> **Assignment**
From the records below, set down exactly the lines starting with the line that contains "(641, 279) = (722, 337): red" and going on through the line that contains "(904, 244) = (862, 249): yellow". Nothing else is wanted.

> **The records**

=== Section Start ===

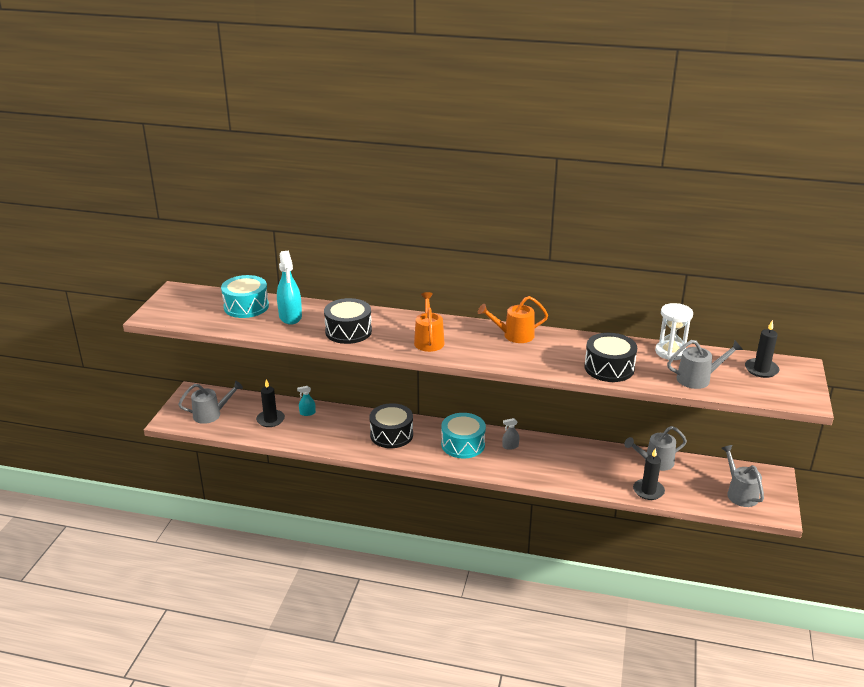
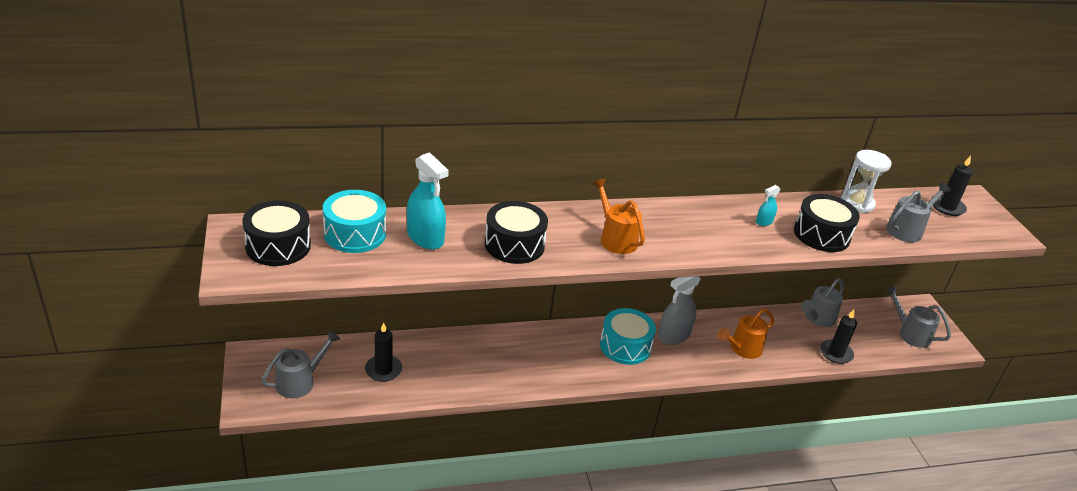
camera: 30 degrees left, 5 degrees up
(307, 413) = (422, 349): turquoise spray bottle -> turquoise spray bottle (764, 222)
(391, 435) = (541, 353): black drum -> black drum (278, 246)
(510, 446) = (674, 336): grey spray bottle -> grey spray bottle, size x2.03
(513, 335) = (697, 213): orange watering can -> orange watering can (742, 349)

=== Section End ===
=== Section Start ===

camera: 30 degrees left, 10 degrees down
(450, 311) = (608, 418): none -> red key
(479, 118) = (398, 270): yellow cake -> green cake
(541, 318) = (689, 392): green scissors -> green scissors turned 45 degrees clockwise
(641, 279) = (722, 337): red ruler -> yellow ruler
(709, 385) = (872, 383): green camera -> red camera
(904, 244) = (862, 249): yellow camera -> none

=== Section End ===

> **Solution**
(641, 279) = (722, 337): red ruler -> yellow ruler
(709, 385) = (872, 383): green camera -> red camera
(904, 244) = (862, 249): yellow camera -> none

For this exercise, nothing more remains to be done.